#### Requirements:
Recast the listing below as a two-column CSV headed input and output, with one row pairing each input with its output. Put each in a single quoted field with line breaks replaced by spaces, and cover only the lines from the one containing "Return every road" through the one containing "road 5 (primary): [(316,508),(431,454)]".
***** Records to use *****
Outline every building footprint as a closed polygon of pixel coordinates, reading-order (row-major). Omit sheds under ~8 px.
*****
***** Records to use *****
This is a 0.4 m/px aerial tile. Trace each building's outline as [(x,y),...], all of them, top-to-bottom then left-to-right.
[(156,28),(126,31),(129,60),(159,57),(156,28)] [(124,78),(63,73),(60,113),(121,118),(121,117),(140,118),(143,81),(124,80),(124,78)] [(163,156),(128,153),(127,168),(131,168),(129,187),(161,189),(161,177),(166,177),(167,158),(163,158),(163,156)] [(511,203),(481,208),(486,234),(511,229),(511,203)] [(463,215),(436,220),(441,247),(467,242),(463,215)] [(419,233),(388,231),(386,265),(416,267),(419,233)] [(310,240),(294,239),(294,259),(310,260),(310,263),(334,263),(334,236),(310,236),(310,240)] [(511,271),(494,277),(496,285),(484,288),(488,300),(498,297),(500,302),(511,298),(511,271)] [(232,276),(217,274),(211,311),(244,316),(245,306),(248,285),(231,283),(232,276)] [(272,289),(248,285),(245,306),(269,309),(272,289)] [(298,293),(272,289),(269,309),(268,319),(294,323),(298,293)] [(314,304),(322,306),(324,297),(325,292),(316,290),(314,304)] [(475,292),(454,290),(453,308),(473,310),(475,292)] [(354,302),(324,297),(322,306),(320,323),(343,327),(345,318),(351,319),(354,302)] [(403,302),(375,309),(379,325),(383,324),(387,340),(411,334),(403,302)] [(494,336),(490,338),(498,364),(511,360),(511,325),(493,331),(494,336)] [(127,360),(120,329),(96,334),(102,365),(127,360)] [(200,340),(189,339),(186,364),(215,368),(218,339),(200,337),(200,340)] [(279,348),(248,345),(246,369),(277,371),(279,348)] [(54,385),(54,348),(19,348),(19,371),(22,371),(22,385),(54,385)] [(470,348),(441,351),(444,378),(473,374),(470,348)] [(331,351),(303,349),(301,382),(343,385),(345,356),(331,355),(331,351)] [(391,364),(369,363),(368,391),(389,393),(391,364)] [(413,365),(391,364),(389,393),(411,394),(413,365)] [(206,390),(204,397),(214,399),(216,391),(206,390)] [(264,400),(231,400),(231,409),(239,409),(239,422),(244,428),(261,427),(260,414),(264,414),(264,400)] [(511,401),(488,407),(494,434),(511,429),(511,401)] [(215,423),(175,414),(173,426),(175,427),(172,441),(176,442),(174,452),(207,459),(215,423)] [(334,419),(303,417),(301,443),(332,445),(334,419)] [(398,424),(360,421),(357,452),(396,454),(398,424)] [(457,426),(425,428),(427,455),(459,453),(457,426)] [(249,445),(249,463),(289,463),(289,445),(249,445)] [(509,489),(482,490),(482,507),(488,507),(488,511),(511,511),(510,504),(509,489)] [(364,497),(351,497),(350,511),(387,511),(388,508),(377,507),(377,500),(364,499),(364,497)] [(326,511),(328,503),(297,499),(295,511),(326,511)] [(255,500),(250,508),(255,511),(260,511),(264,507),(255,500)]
*****
***** Records to use *****
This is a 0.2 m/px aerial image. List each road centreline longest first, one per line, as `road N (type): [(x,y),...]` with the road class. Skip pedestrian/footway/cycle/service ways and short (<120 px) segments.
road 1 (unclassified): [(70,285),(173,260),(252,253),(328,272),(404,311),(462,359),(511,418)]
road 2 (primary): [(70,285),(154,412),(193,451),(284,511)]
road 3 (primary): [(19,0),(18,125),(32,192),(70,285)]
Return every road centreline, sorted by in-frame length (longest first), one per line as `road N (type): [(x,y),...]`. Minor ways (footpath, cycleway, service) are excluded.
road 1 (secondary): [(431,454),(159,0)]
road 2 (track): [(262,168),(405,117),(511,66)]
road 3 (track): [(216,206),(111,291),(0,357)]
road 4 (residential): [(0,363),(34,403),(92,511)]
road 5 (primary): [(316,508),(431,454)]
*****
#### The answer:
input,output
"Return every road centreline, sorted by in-frame length (longest first), one per line as `road N (type): [(x,y),...]`. Minor ways (footpath, cycleway, service) are excluded.","road 1 (secondary): [(431,454),(159,0)] road 2 (track): [(262,168),(405,117),(511,66)] road 3 (track): [(216,206),(111,291),(0,357)] road 4 (residential): [(0,363),(34,403),(92,511)] road 5 (primary): [(316,508),(431,454)]"